**The task:** Output each record below exactly as it stands, leaving out the pictures.
(Beginning of Source records)
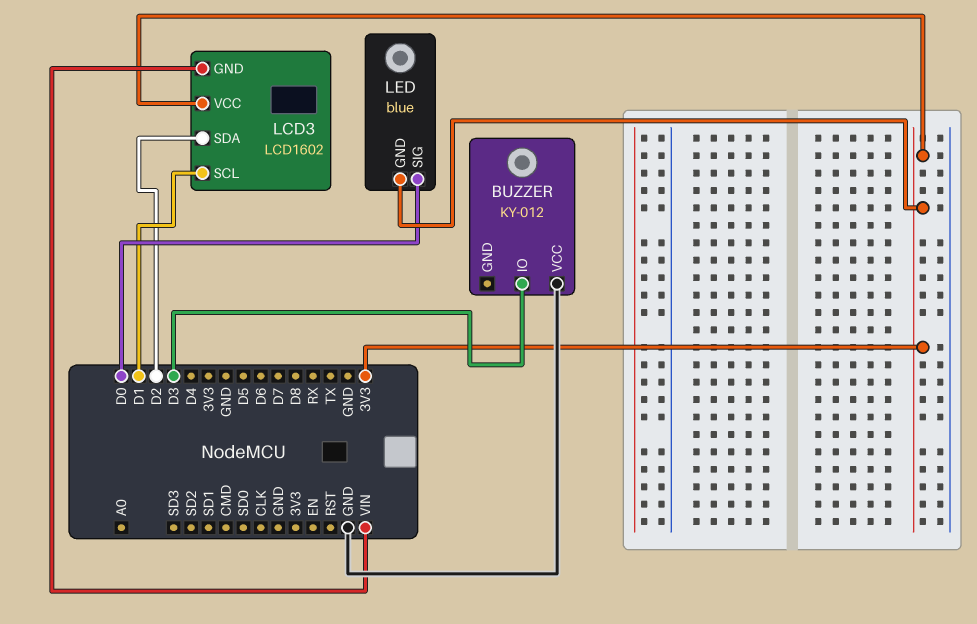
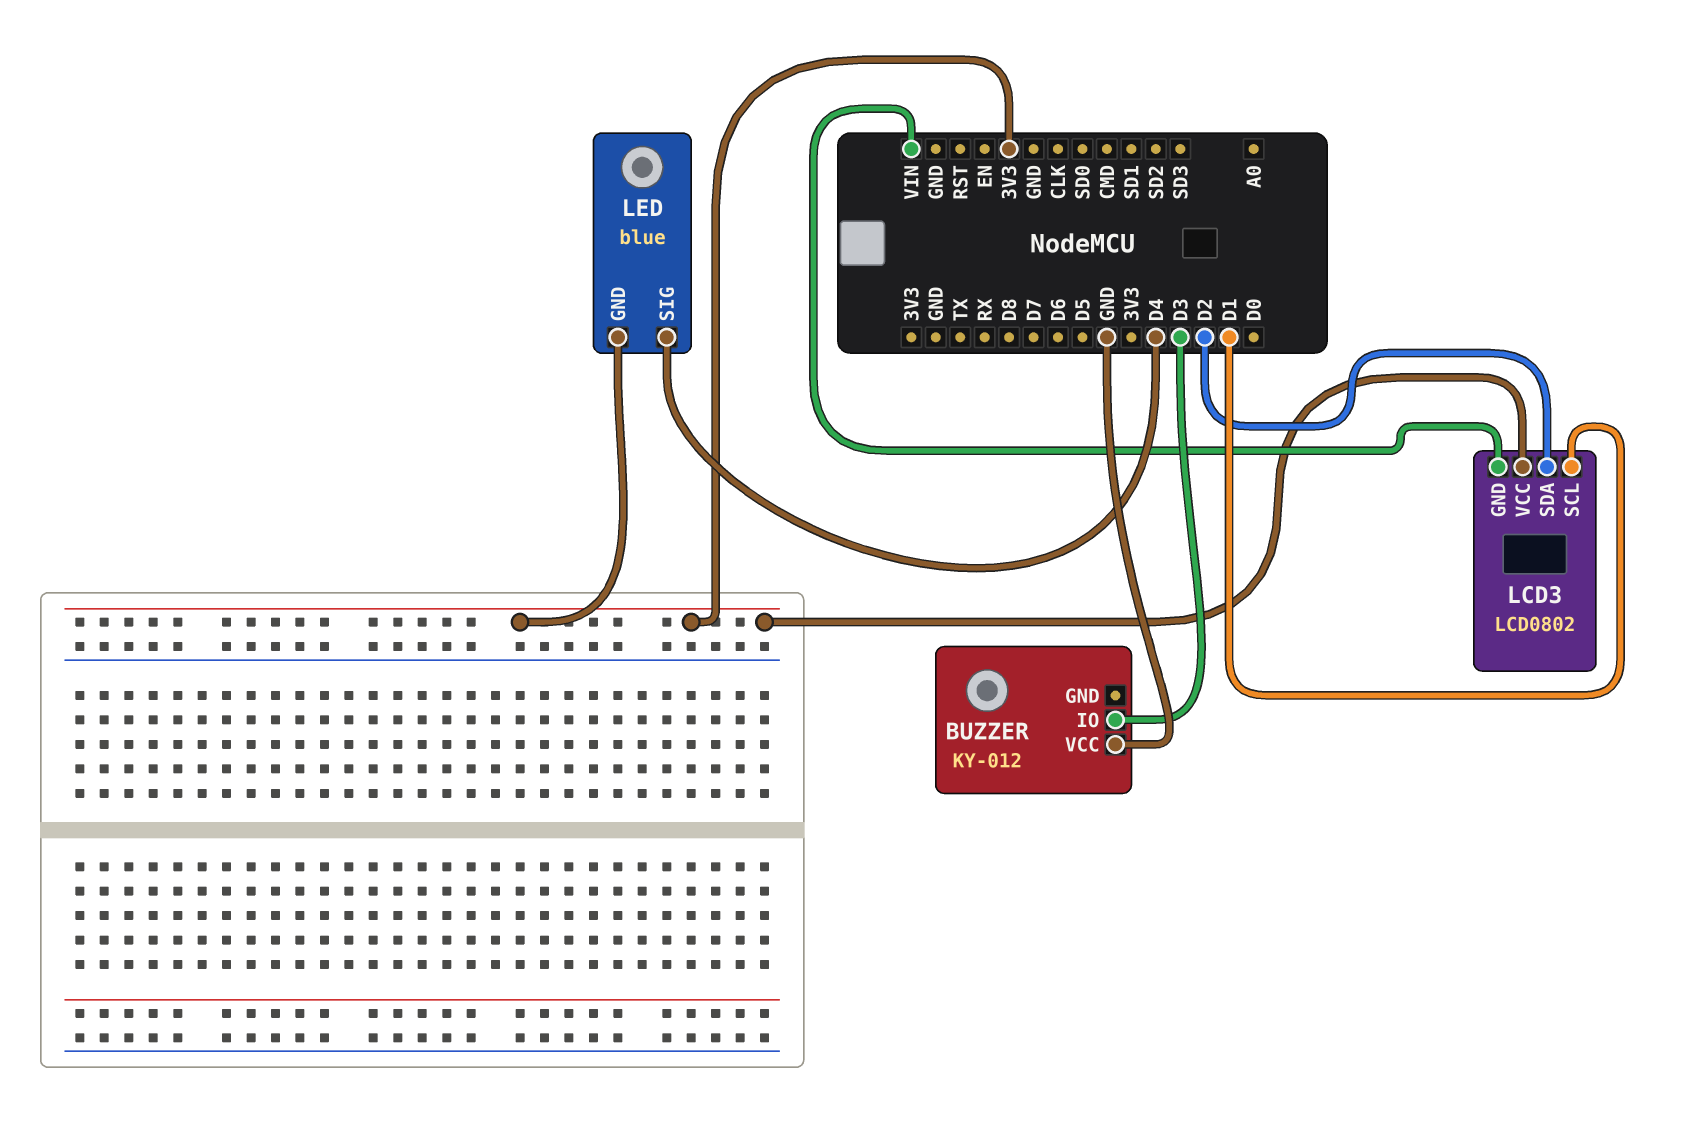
LCD3: LCD1602 -> LCD0802
LED pin SIG: D0 -> D4

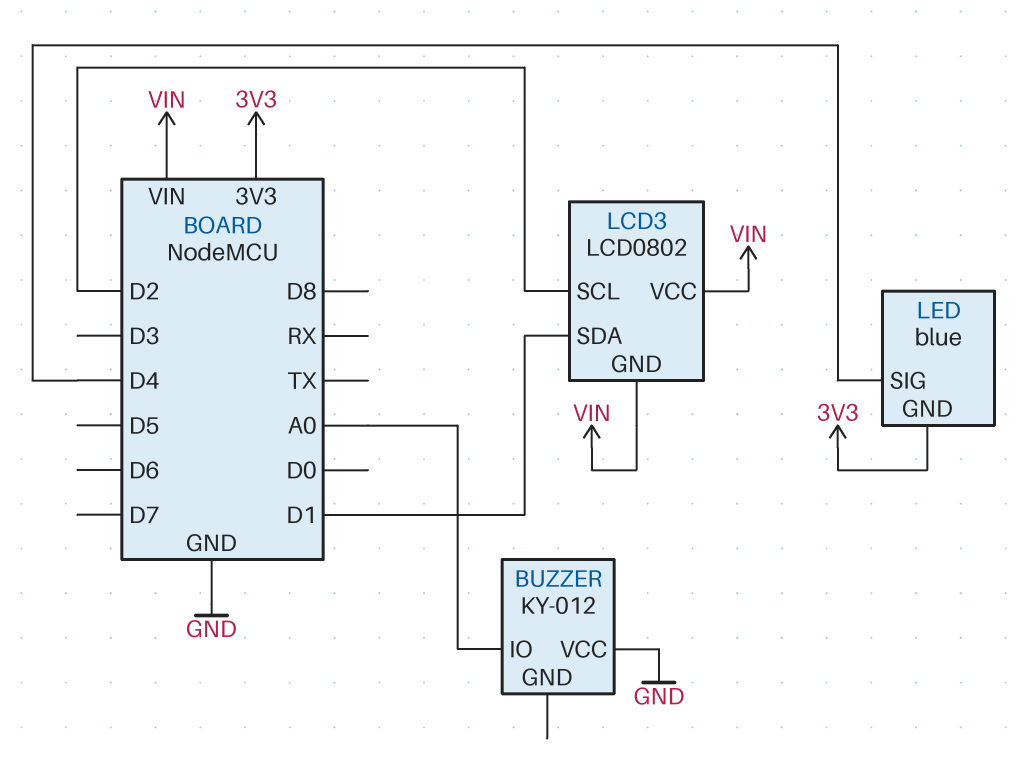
BUZZER pin IO: D3 -> A0
LCD3 pin SCL: D1 -> D2
LCD3 pin SDA: D2 -> D1
LCD3 pin VCC: 3V3 -> VIN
(End of Source records)
**Exercise output:**
LCD3: LCD1602 -> LCD0802
LED pin SIG: D0 -> D4

BUZZER pin IO: D3 -> A0
LCD3 pin SCL: D1 -> D2
LCD3 pin SDA: D2 -> D1
LCD3 pin VCC: 3V3 -> VIN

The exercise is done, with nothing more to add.